(Records from a data source)
■ ■ ■

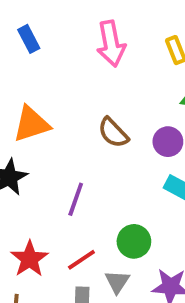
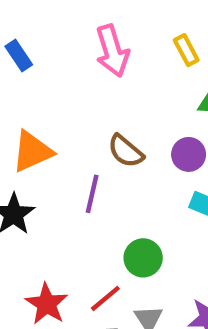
purple line: (76, 199) -> (92, 194), moved
green circle: (134, 241) -> (143, 258), moved

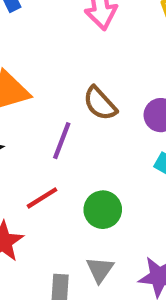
red line: (105, 298) -> (42, 198), moved

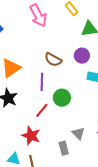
green circle: (103, 210) -> (62, 98), moved

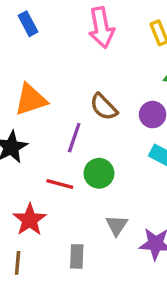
red line: (42, 110) -> (60, 184), turned 49
gray triangle: (78, 133) -> (117, 225), moved

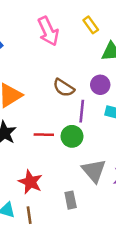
purple line: (74, 138) -> (82, 111), moved
red line: (60, 184) -> (44, 135), moved
gray triangle: (117, 225) -> (94, 171), size x1.5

■ ■ ■

**REQUIREMENT**
Output all of the data exactly as it stands, minus any images.

**EXERCISE ANSWER**
purple line: (76, 199) -> (92, 194), moved
green circle: (134, 241) -> (143, 258), moved

red line: (105, 298) -> (42, 198), moved

green circle: (103, 210) -> (62, 98), moved

red line: (42, 110) -> (60, 184), turned 49
gray triangle: (78, 133) -> (117, 225), moved

purple line: (74, 138) -> (82, 111), moved
red line: (60, 184) -> (44, 135), moved
gray triangle: (117, 225) -> (94, 171), size x1.5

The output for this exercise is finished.